--- The task ---
Every line of the material is to be quoted verbatim, minus the pictures.

□ □ □ □

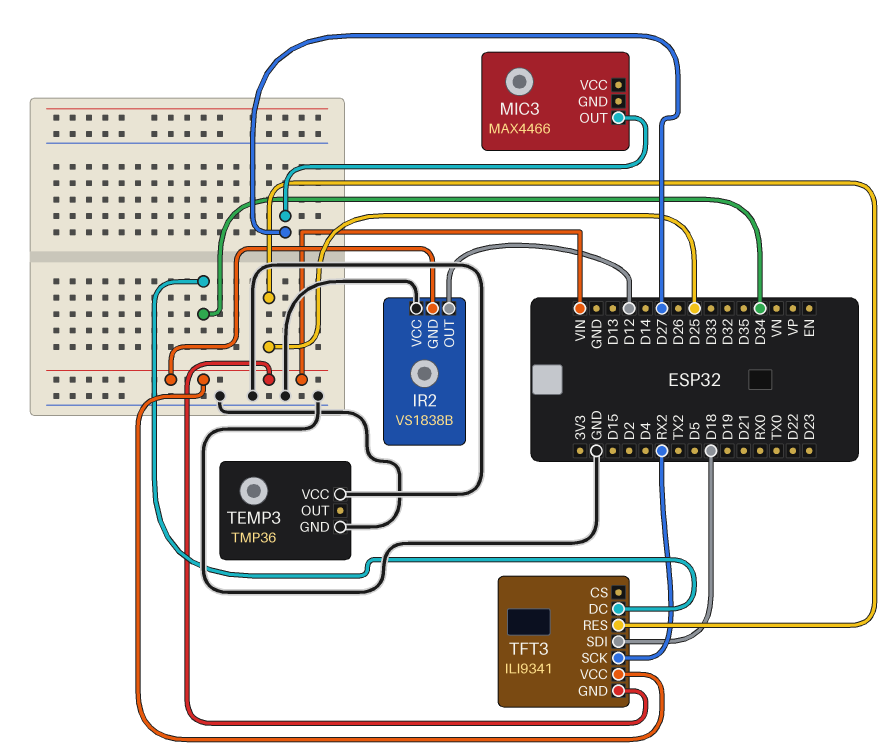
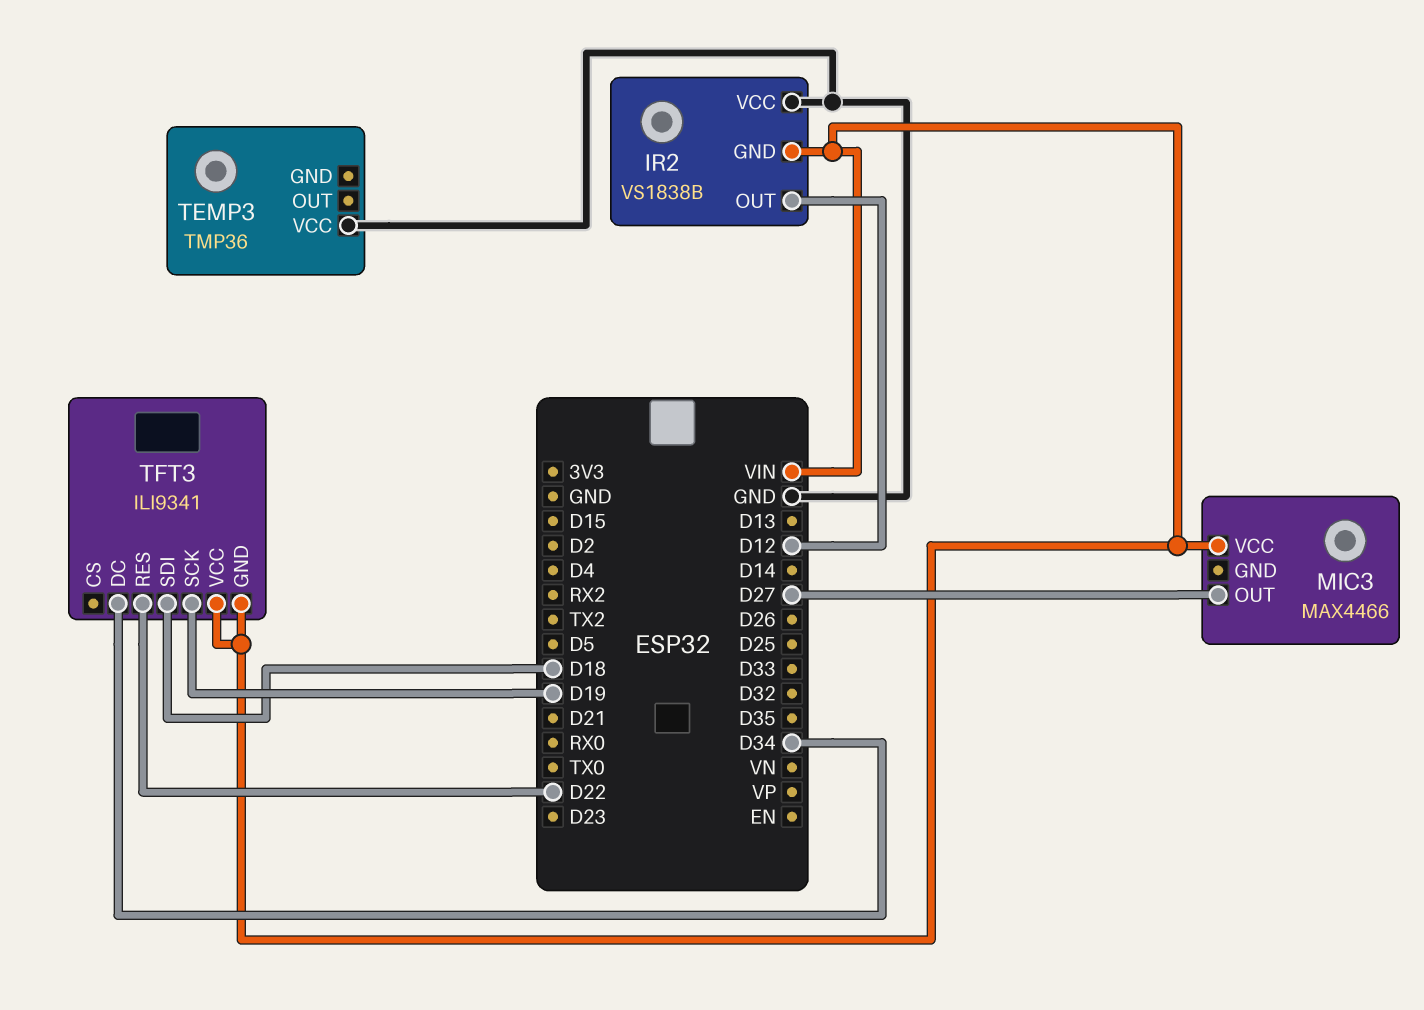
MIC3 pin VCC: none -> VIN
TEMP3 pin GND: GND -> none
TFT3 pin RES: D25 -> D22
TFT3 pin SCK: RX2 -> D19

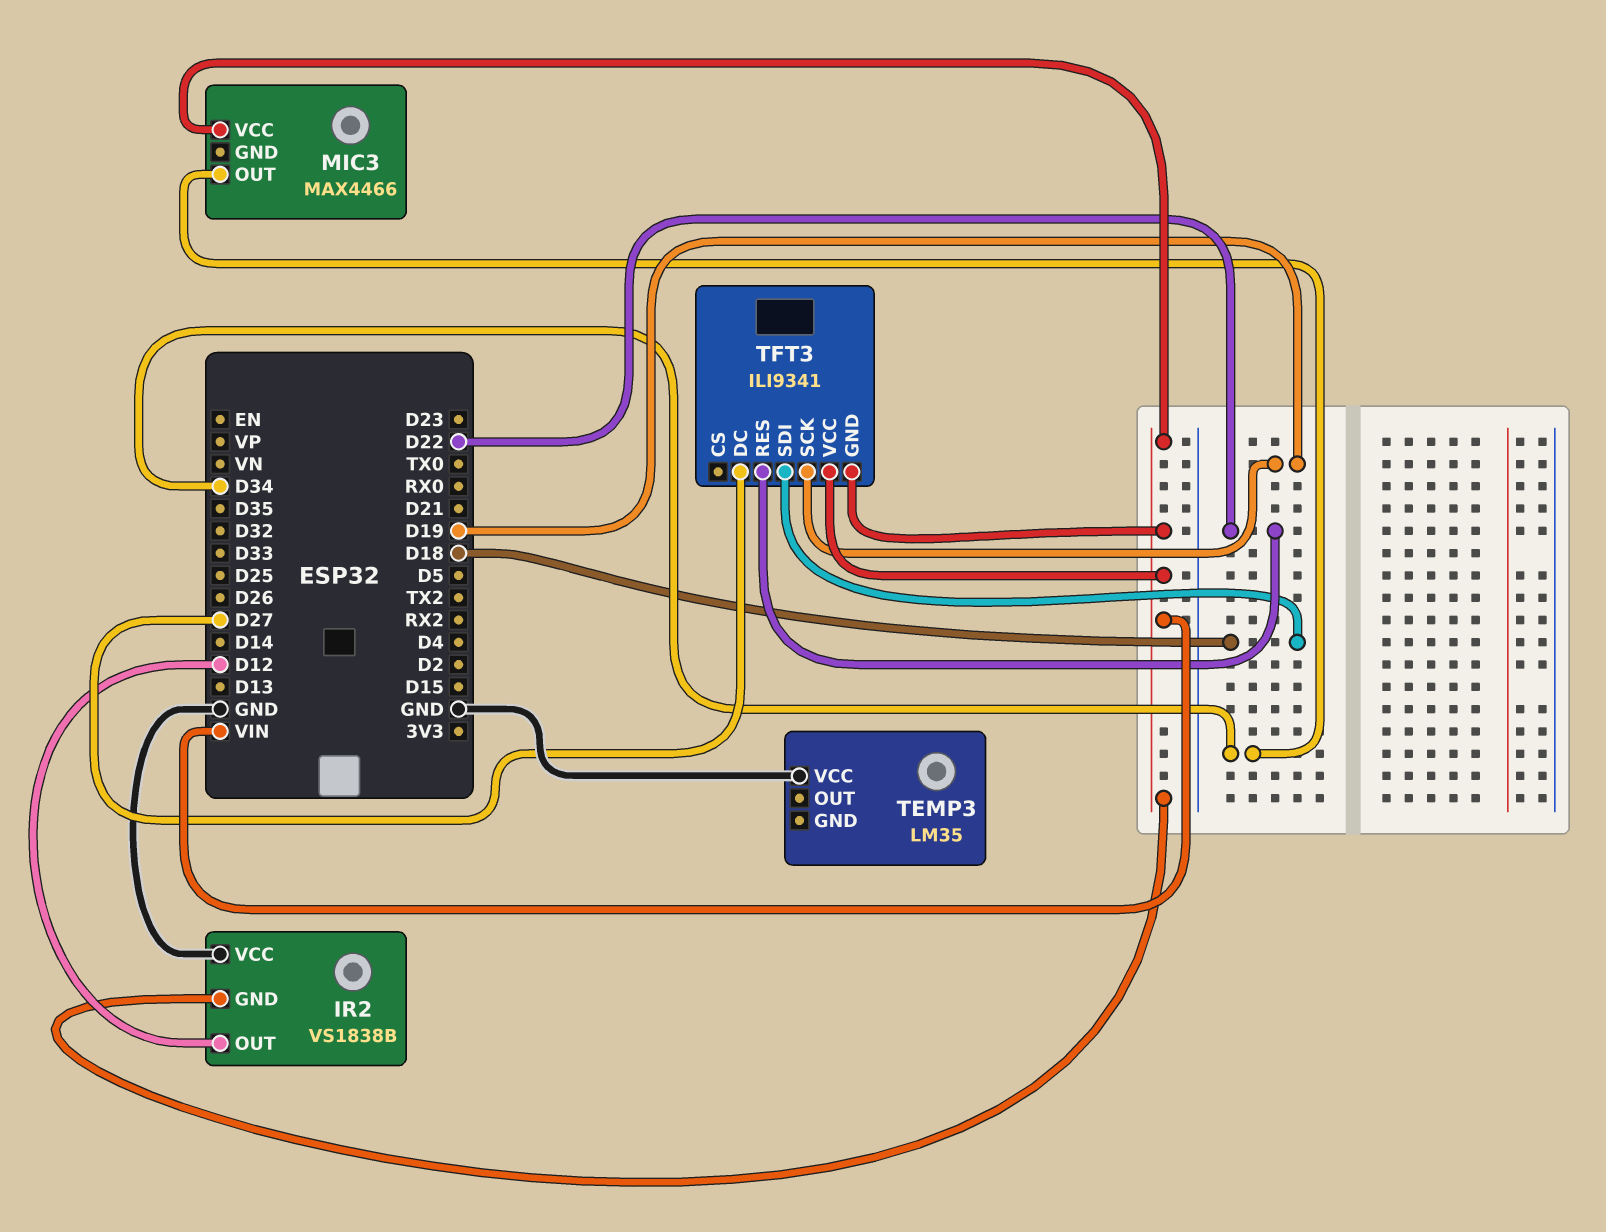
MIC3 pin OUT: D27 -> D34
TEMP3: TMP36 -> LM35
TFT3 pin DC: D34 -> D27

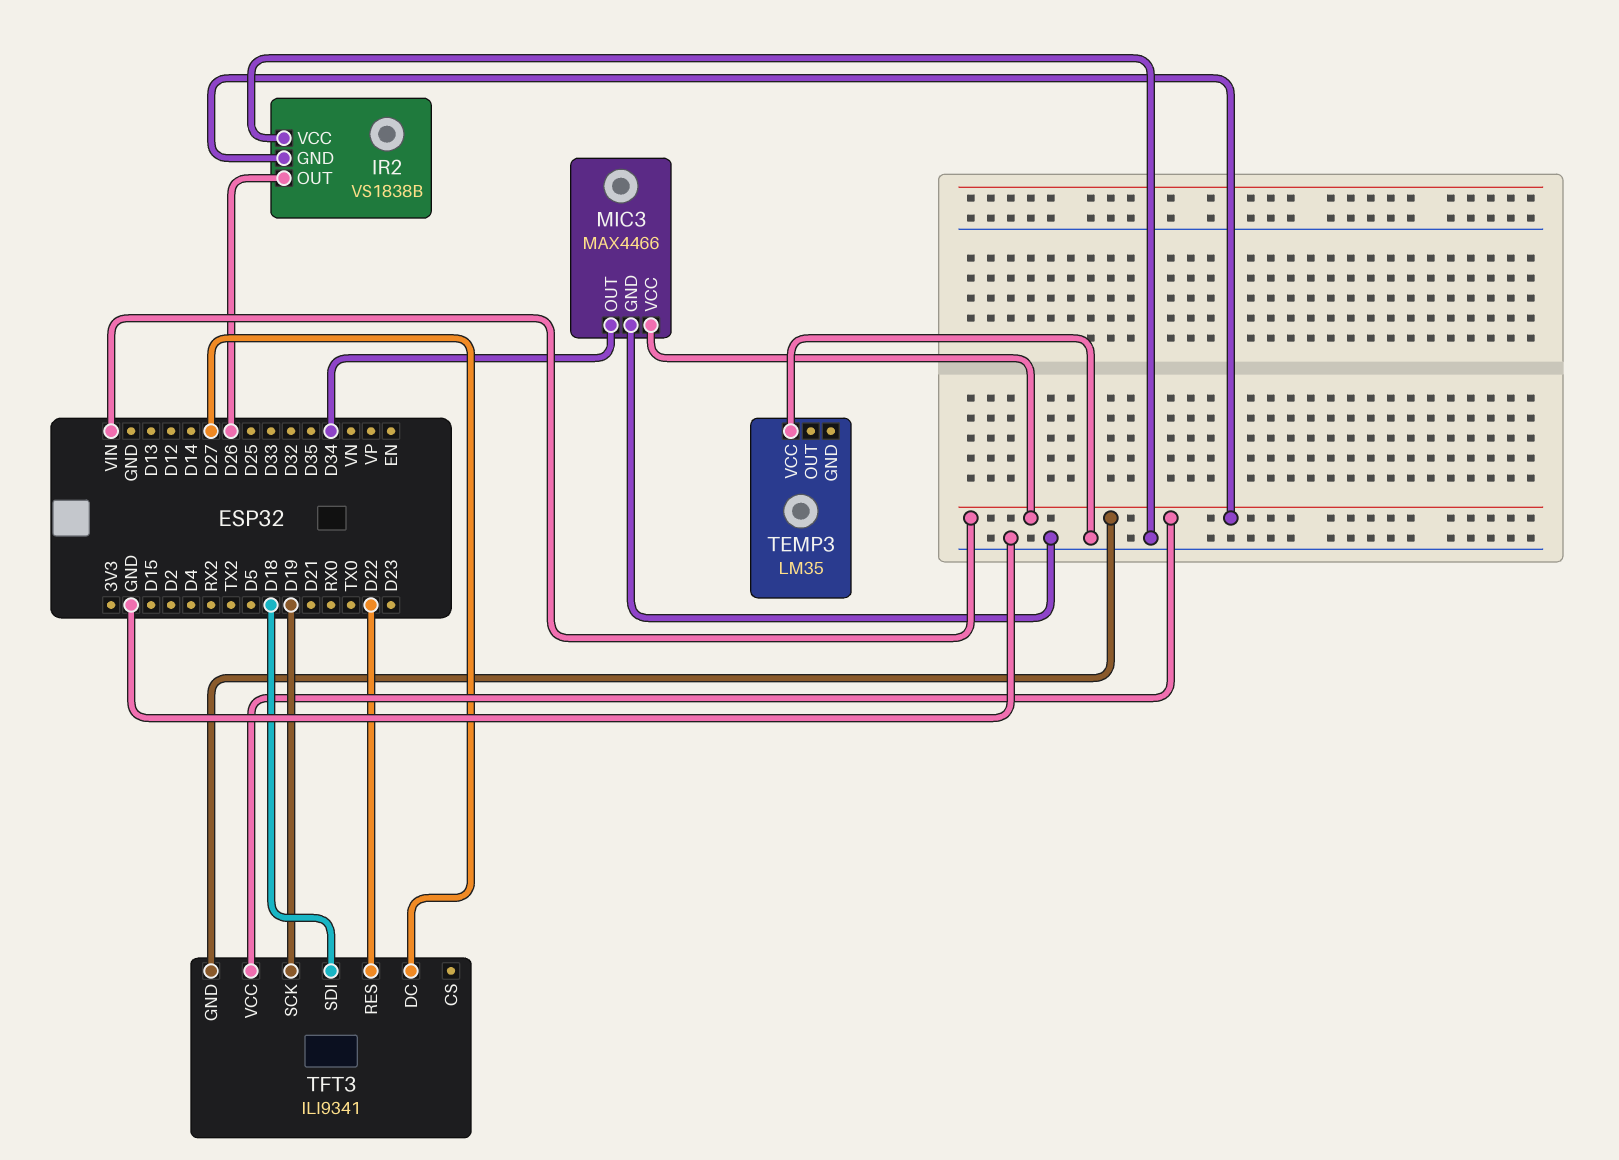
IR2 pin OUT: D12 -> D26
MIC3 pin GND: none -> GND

□ □ □ □

--- Task output ---
MIC3 pin VCC: none -> VIN
TEMP3 pin GND: GND -> none
TFT3 pin RES: D25 -> D22
TFT3 pin SCK: RX2 -> D19

MIC3 pin OUT: D27 -> D34
TEMP3: TMP36 -> LM35
TFT3 pin DC: D34 -> D27

IR2 pin OUT: D12 -> D26
MIC3 pin GND: none -> GND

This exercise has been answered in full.